### About this exercise
Show each line from the records below in which the word "pink" occurs.

------------------------------------

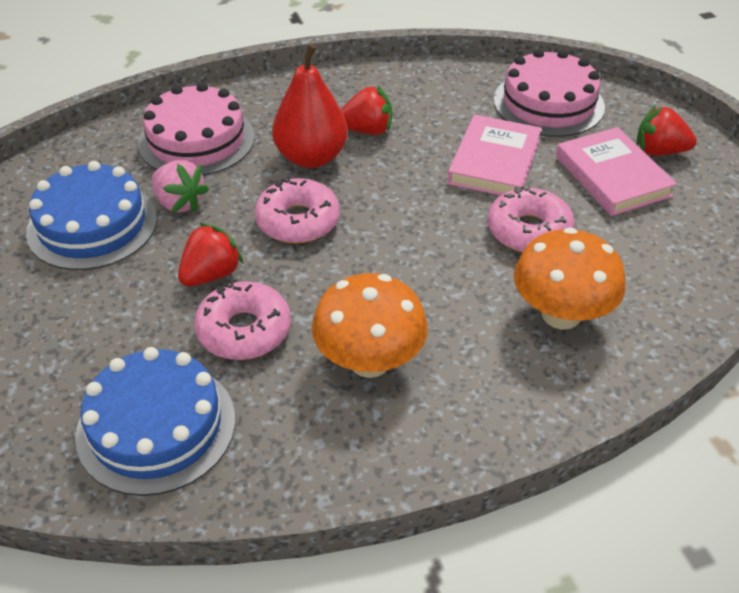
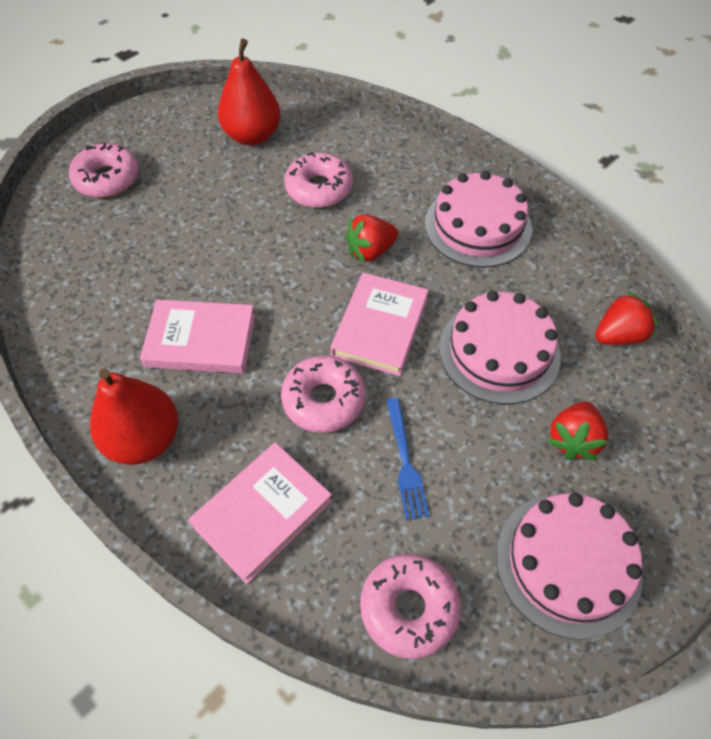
blue cake: 2 -> 0
blue fork: 0 -> 1
orange mushroom: 2 -> 0
pink book: 2 -> 3
pink cake: 2 -> 3
pink donut: 3 -> 4
pink strawberry: 1 -> 0
red pear: 1 -> 2

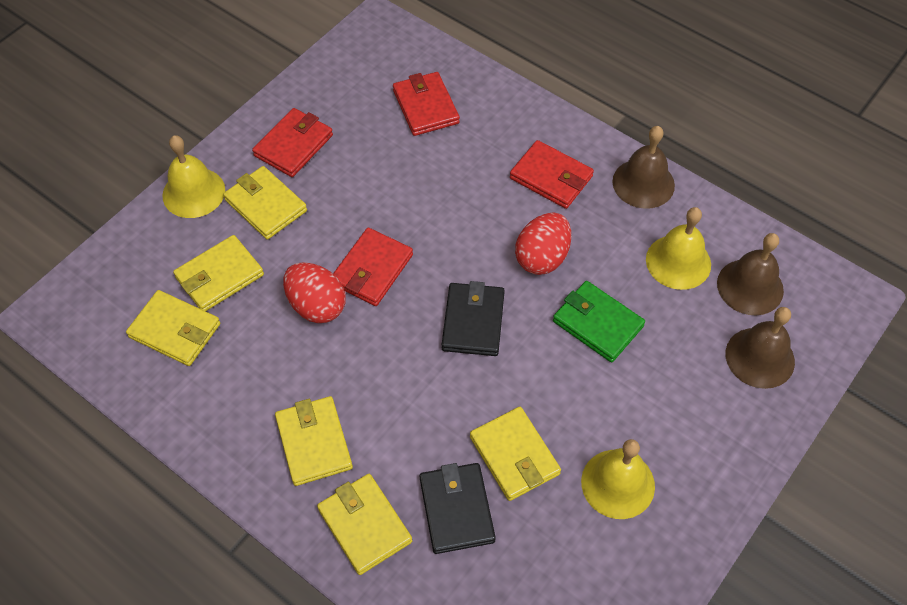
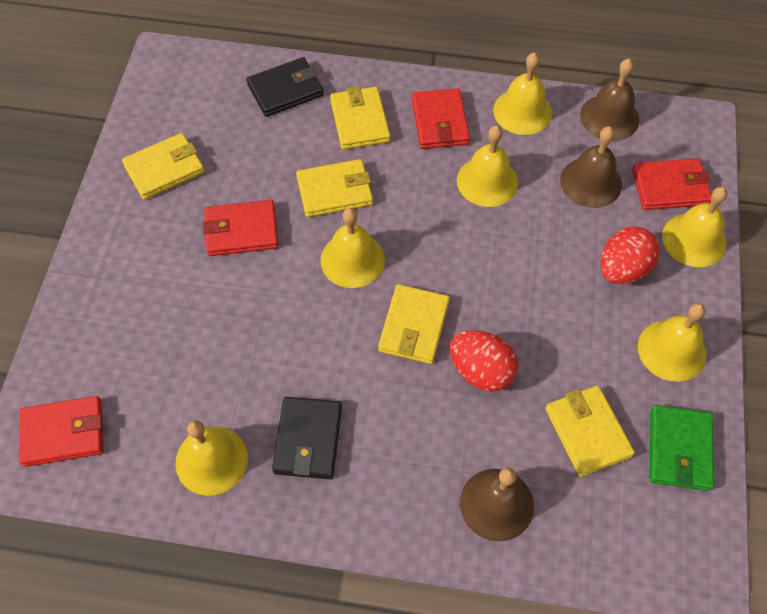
yellow bell: 3 -> 6
yellow wallet: 6 -> 5

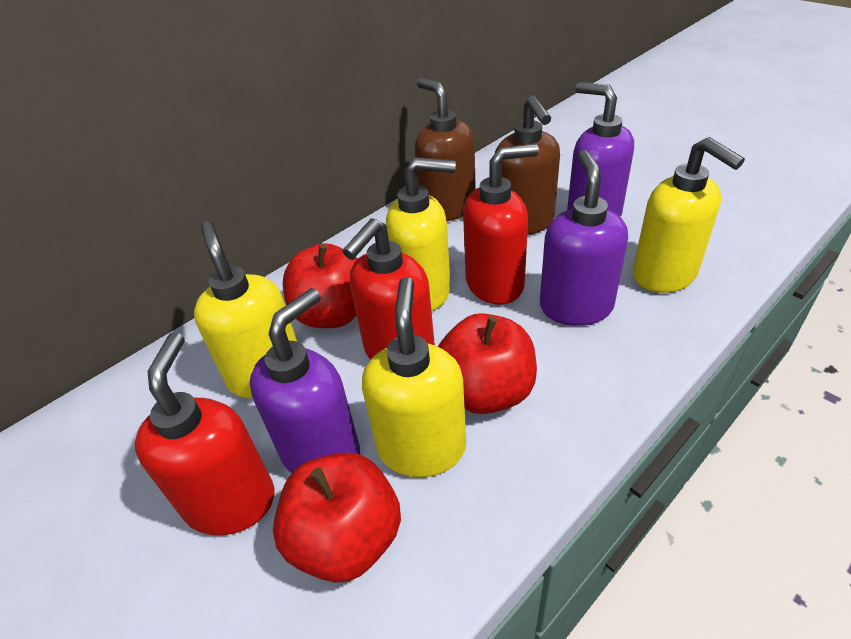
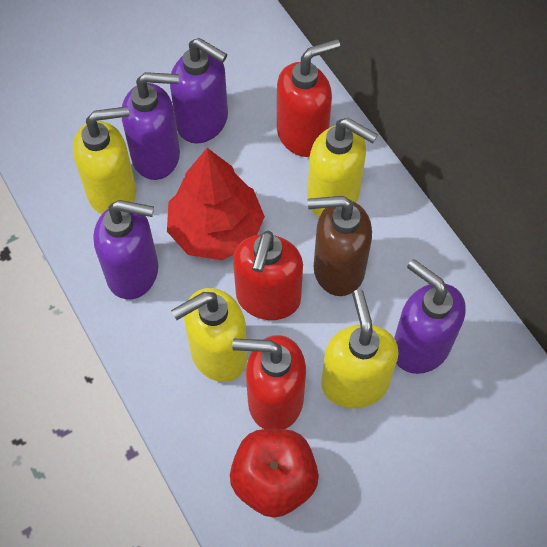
brown soap dispenser: 2 -> 1
purple soap dispenser: 3 -> 4
red apple: 3 -> 1
red tree: 0 -> 1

------------------------------------

### Reply to the exercise
pink book: 2 -> 3
pink cake: 2 -> 3
pink donut: 3 -> 4
pink strawberry: 1 -> 0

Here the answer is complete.